-- ASSIGNED TASK --
Starting from the line that contains "JOY1 pin SW: 10 -> MO", output every remaining line of the records below exactly as it appears, that line and the last one included.

-- SOURCE MATERIAL --
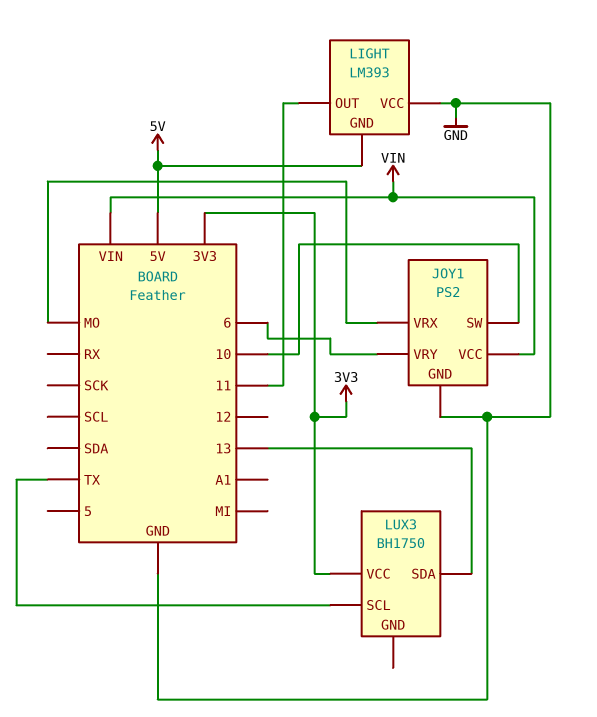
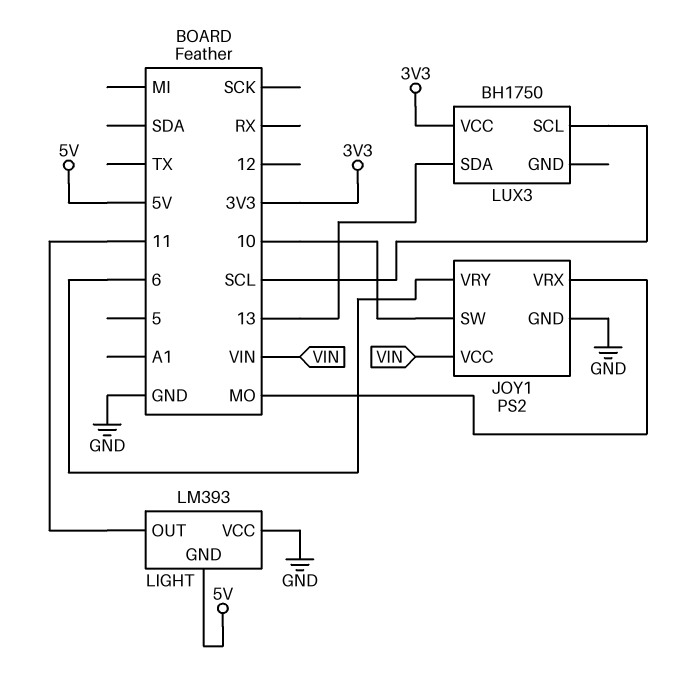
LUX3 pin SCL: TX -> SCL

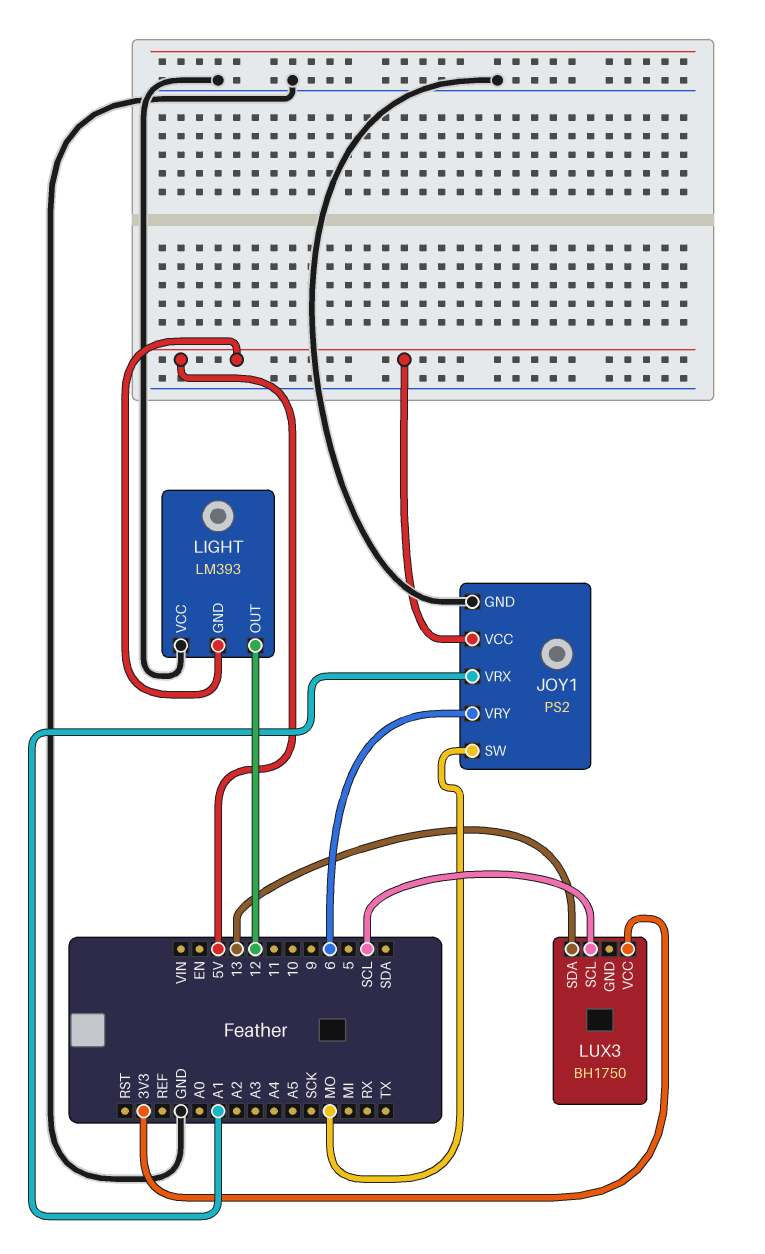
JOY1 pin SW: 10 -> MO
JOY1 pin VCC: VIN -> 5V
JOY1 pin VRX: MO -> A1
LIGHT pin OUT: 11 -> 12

-- ANSWER SPACE --
JOY1 pin SW: 10 -> MO
JOY1 pin VCC: VIN -> 5V
JOY1 pin VRX: MO -> A1
LIGHT pin OUT: 11 -> 12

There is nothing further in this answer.